(Dataset excerpts)

++++

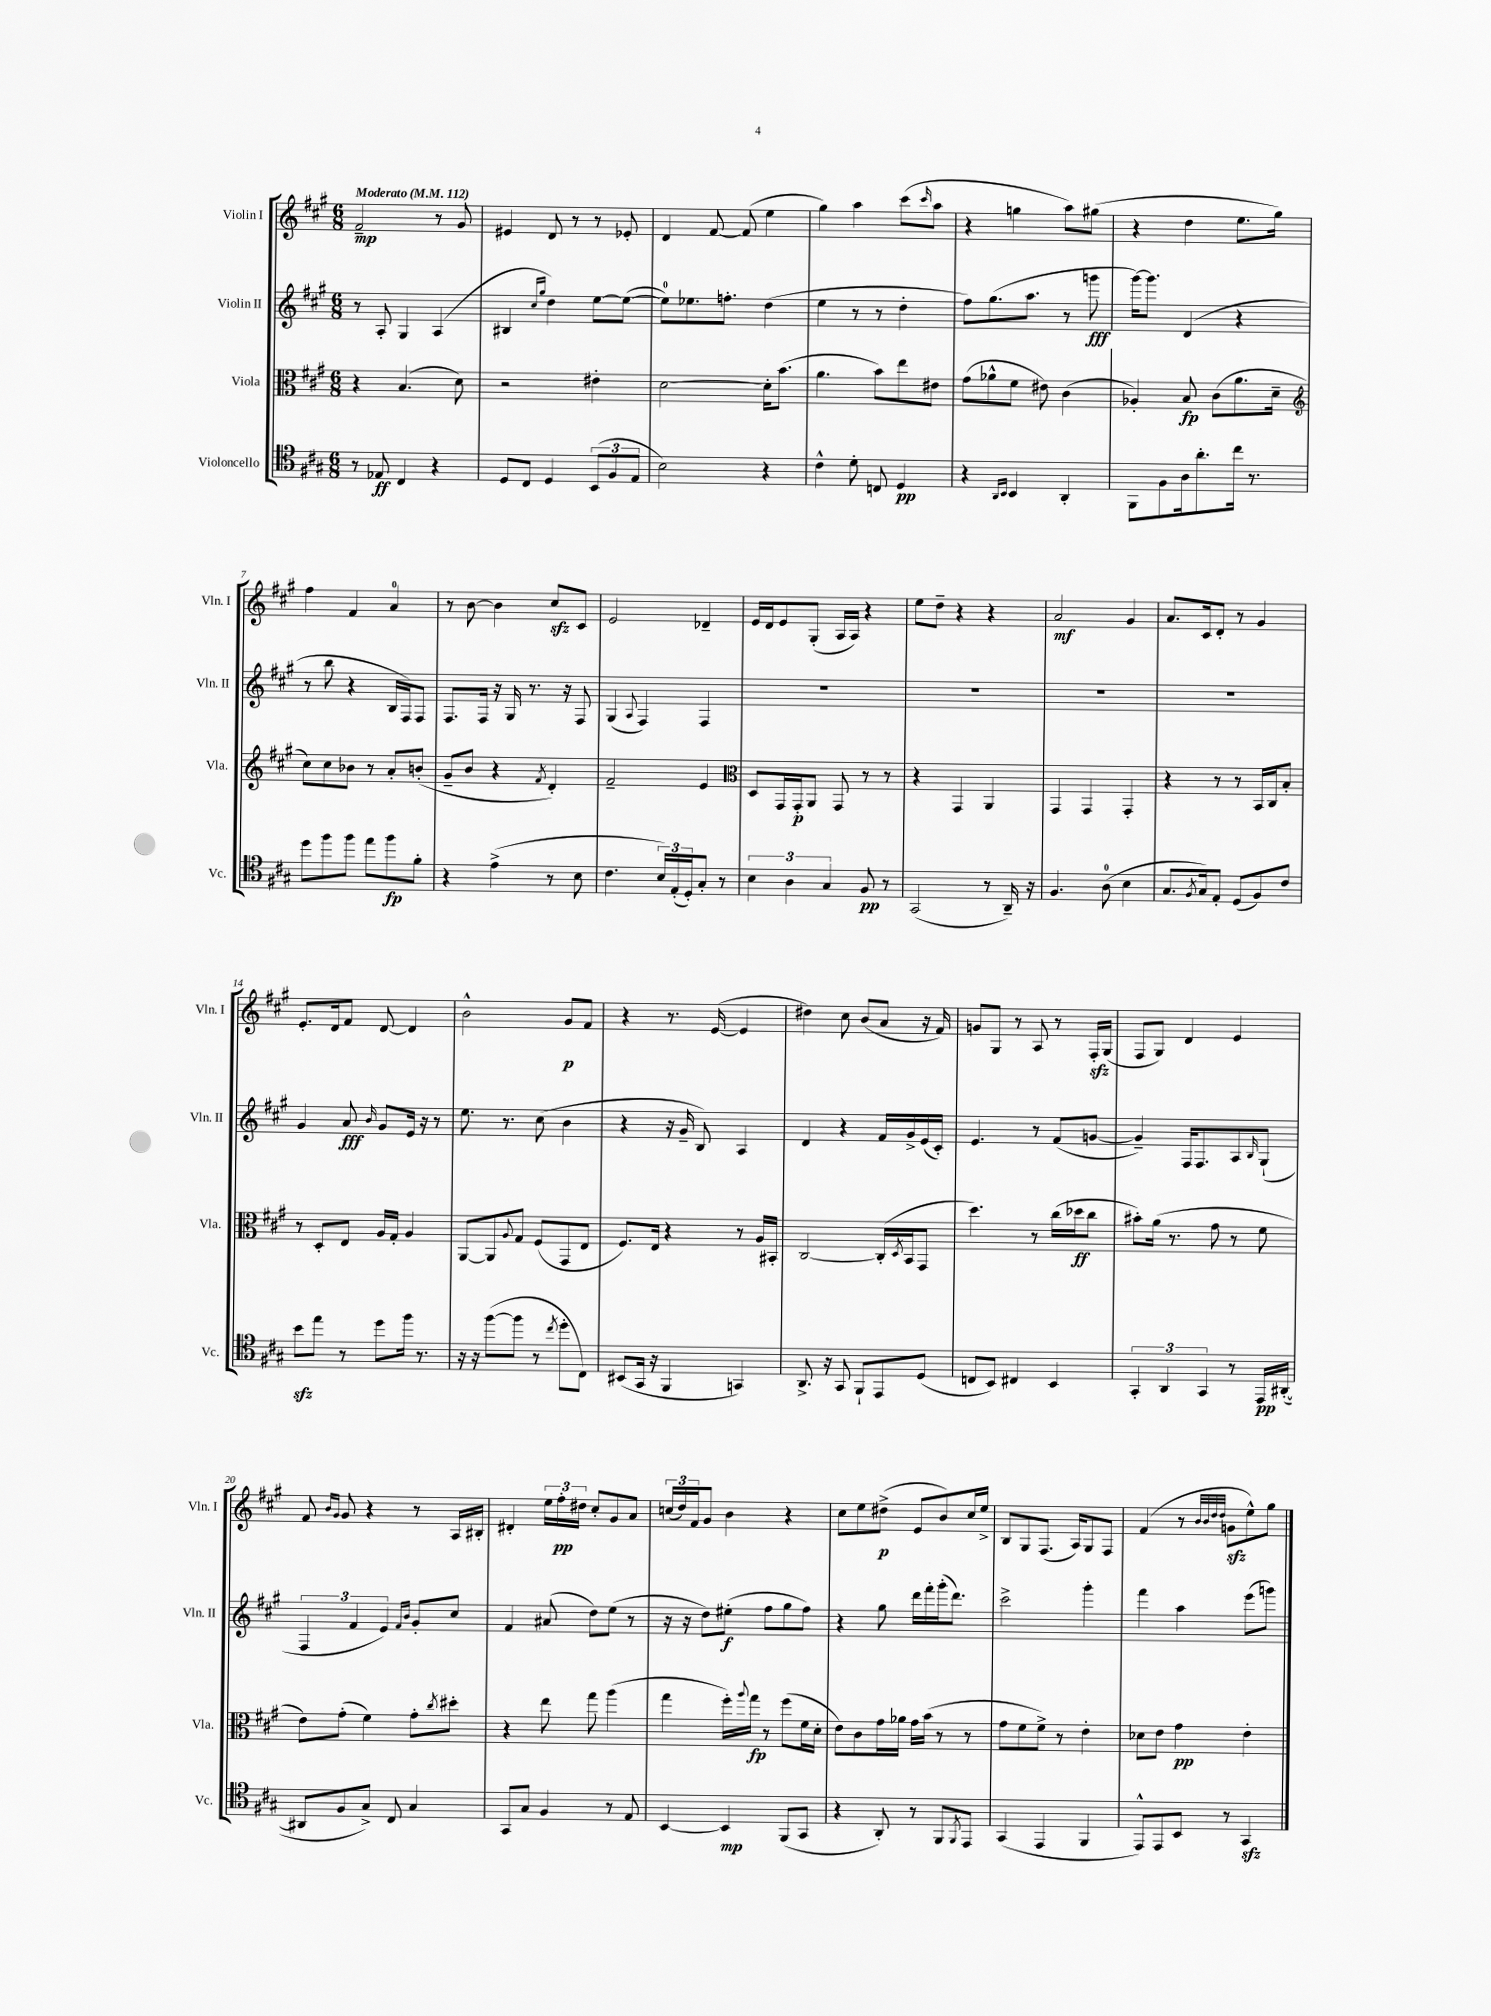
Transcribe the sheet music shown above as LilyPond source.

<<
\new StaffGroup <<
\new Staff = "s0" \with { instrumentName = "Violin I" shortInstrumentName = "Vln. I" } {
    \clef treble \key a \major \numericTimeSignature \time 6/8 \tempo "Moderato" 4 = 112
    fis'2--\mp r8 gis'8 |
    eis'4 d'8 r8 r8 ees'8-. |
    d'4 fis'8~ fis'8( e''4 |
    gis''4) a''4 cis'''8( \grace { cis'''16 } a''8 |
    r4 g''4 a''8) gis''8( |
    r4 d''4 e''8. gis''16) |
    fis''4 fis'4 a'4-0 |
    r8 b'8~ b'4 cis''8\sfz cis'8 |
    e'2 des'4-- |
    e'16 d'16 e'8 gis8-.( a16 a16) r4 |
    e''8 d''8-- r4 r4 |
    a'2\mf gis'4 |
    a'8. cis'16 d'8-. r8 gis'4 |
    e'8.-. d'16 fis'8 d'8~ d'4 |
    b'2-^ gis'8\p fis'8 |
    r4 r8. e'16~( e'4 |
    dis''4) cis''8 b'8( a'8 r16 fis'16) |
    g'8 gis8 r8 a8 r8 fis16-.\sfz gis16( |
    fis8 gis8) d'4 e'4 |
    fis'8 \grace { b'16 gis'16 } gis'8 r4 r8 a16 bis16-. |
    dis'4-. \tuplet 3/2 { e''16 fis''16-.\pp dis''16 } cis''8-. gis'8 a'8 |
    \tuplet 3/2 { c''16( d''16) fis'16 } gis'8 b'4 r4 |
    cis''8 e''8 dis''8->\p( e'8 b'8) cis''16 e''16-> |
    b8 gis8 fis8.( a16) gis8 fis8 |
    fis'4( r8 \grace { b'32 b'32 d''32 d''32 } g'8\sfz e''8-^) gis''8 \bar "|." |
}
\new Staff = "s1" \with { instrumentName = "Violin II" shortInstrumentName = "Vln. II" } {
    \clef treble \key a \major \numericTimeSignature \time 6/8
    r8 a8-. gis4 a4( |
    bis4 \grace { cis''16 gis''16 } d''4) e''8~ e''8~( |
    e''8-0) ees''8. f''8.-. d''4( |
    e''4 r8 r8 d''4-. |
    fis''8) gis''8.( a''8. r8 g'''8\fff |
    gis'''16~) gis'''8. d'4( r4 |
    r8 b''8 r4 b16 fis16) fis8 |
    fis8. fis16 r16 gis16 r8. r16 fis8 |
    gis4( \appoggiatura { a8 } fis4) fis4 |
    R2. |
    R2. |
    R2. |
    R2. |
    gis'4 a'8\fff \grace { b'16 } gis'8 e'16 r16 r8 |
    e''8. r8. cis''8( b'4 |
    r4 r16 gis'16-- b8) a4 |
    d'4 r4 fis'16 gis'16-> e'16( cis'16-.) |
    e'4. r8 fis'8( g'8~ |
    g'4--) fis16 fis8. a8 \grace { b16 } gis8-!( |
    \tuplet 3/2 { fis4 fis'4 e'4) } \grace { fis'16 b'16 } gis'8-. cis''8 |
    fis'4 ais'8( d''8) e''8( r8 |
    r16 r16 d''8) eis''8-.\f( fis''8 gis''8 fis''8) |
    r4 gis''8 d'''16 fis'''16-. gis'''16-.( d'''8.) |
    cis'''2-> gis'''4-. |
    fis'''4 a''4 e'''8( g'''8) \bar "|." |
}
\new Staff = "s2" \with { instrumentName = "Viola" shortInstrumentName = "Vla." } {
    \clef alto \key a \major \numericTimeSignature \time 6/8
    r4 b4.( d'8) |
    r2 eis'4-. |
    d'2~ d'16-. b'8.( |
    a'4. b'8) e''8 eis'8 |
    gis'8( aes'8-^ fis'8 eis'8) cis'4( |
    aes4-.) b8\fp cis'8( a'8. d'16-- |
    \clef treble cis''8) cis''8 bes'8 r8 a'8-. b'8-.( |
    gis'8-- b'8 r4 \acciaccatura { fis'8 } d'4-.) |
    fis'2-- e'4 |
    \clef alto d8 gis,16 gis,16-.\p a,8 gis,8 r8 r8 |
    r4 gis,4 a,4 |
    gis,4 gis,4 gis,4-. |
    r4 r8 r8 b,16 cis16 b8-. |
    r8 d8-. e8 a16 gis16-. a4 |
    a,8~ a,8 \appoggiatura { a8 } gis8 fis8( gis,8 e8 |
    fis8.) e16 r4 r8 a16 bis,16-. |
    cis2~ cis16-.( \acciaccatura { d8 } b,16 gis,8 |
    d''4.) r8 cis''16( des''16\ff cis''8 |
    bis'8-.) a'16( r8. gis'8 r8 fis'8 |
    e'8) gis'8-.( fis'4) gis'8-. \acciaccatura { cis''8 } dis''8-. |
    r4 e''8 gis''8 a''4( |
    gis''4 fis''16-.) \appoggiatura { a''8 } gis''16\fp r8 fis''8( fis'16 d'16-. |
    e'8) cis'8 gis'16 aes'16 gis'16 b'16( r8 r8 |
    gis'8 fis'8 fis'8->) r8 e'4-. |
    des'8 e'8 gis'4\pp e'4-. \bar "|." |
}
\new Staff = "s3" \with { instrumentName = "Violoncello" shortInstrumentName = "Vc." } {
    \clef tenor \key a \major \numericTimeSignature \time 6/8
    r8 ees8\ff cis4 r4 |
    d8 cis8 d4 \tuplet 3/2 { b,8( fis8 e8 } |
    b2) r4 |
    cis'4-^ d'8-. c8 d4\pp |
    r4 \grace { a,16 b,16 } b,4 a,4-. |
    fis,8 fis8 a16 a'8.-. cis''16 r8. |
    d''8 fis''8 fis''8 e''8 fis''8\fp fis'8-. |
    r4 e'4->( r8 b8 |
    cis'4. \tuplet 3/2 { b16) e16-.( d16-.) } gis8-. r8 |
    \tuplet 3/2 { b4 a4 gis4 } fis8\pp r8 |
    gis,2( r8 a,16--) r16 |
    fis4. a8-0( b4 |
    gis8. \acciaccatura { fis8 } gis16) e8-. d8( fis8) cis'8 |
    b'8\sfz e''8 r8 d''8 fis''16 r8. |
    r16 r16 fis''8~( fis''8 r8 \acciaccatura { cis''8 } d''8-. cis8) |
    bis,8( gis,16 r16 fis,4 g,4) |
    a,8.-> r16 gis,8 fis,8-! e,8 d8( |
    c8 b,8) cis4 b,4 |
    \tuplet 3/2 { gis,4-. a,4 gis,4 } r8 e,16\pp ais,16~-.( |
    ais,8 fis8 gis8->) cis8 gis4 |
    gis,8 gis8 fis4 r8 e8 |
    b,4~ b,4\mp fis,8( gis,8 |
    r4 a,8-.) r8 fis,8 \acciaccatura { fis,8 } e,8 |
    gis,4( e,4 fis,4 |
    e,8-^) e,8 b,8 r8 gis,4\sfz \bar "|." |
}
>>
>>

++++

* [SHORT PROBLEM]
Pick out and copy every line of the listing above that contains the string "Violin". Case counts when matching.

* [TASK RESULT]
\new Staff = "s0" \with { instrumentName = "Violin I" shortInstrumentName = "Vln. I" } {
\new Staff = "s1" \with { instrumentName = "Violin II" shortInstrumentName = "Vln. II" } {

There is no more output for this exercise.